--- Work instruction ---
Should a line below contain the word "cyan", report it.

--- Data extract ---
----------------------------------------
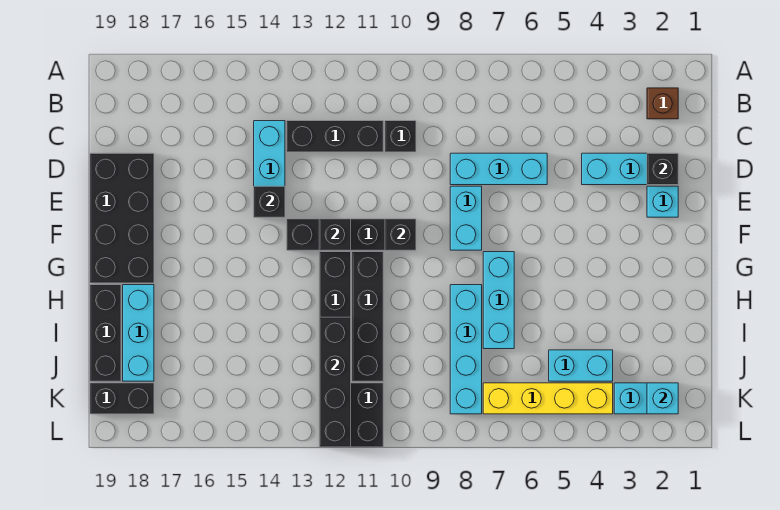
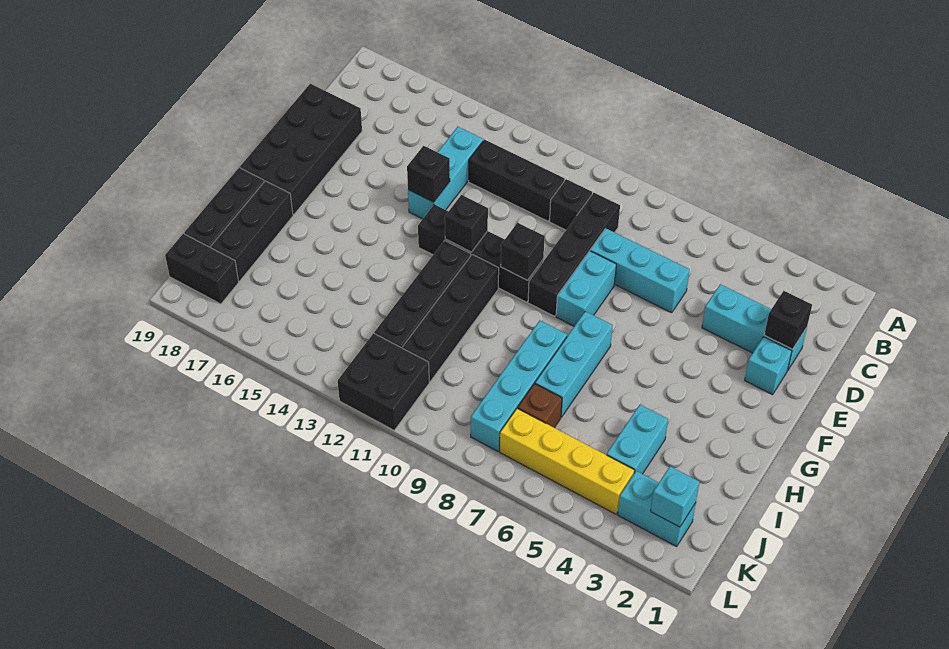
brown brick B2 level 1 -> brown brick J7 level 1
cyan brick H18:J18 level 1 -> black brick H18:J18 level 1
black brick I12:L12 level 2 -> black brick C9:F9 level 1
cyan brick J4:J5 level 1 -> cyan brick I4:J4 level 1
----------------------------------------
--- Answer space ---
cyan brick H18:J18 level 1 -> black brick H18:J18 level 1
cyan brick J4:J5 level 1 -> cyan brick I4:J4 level 1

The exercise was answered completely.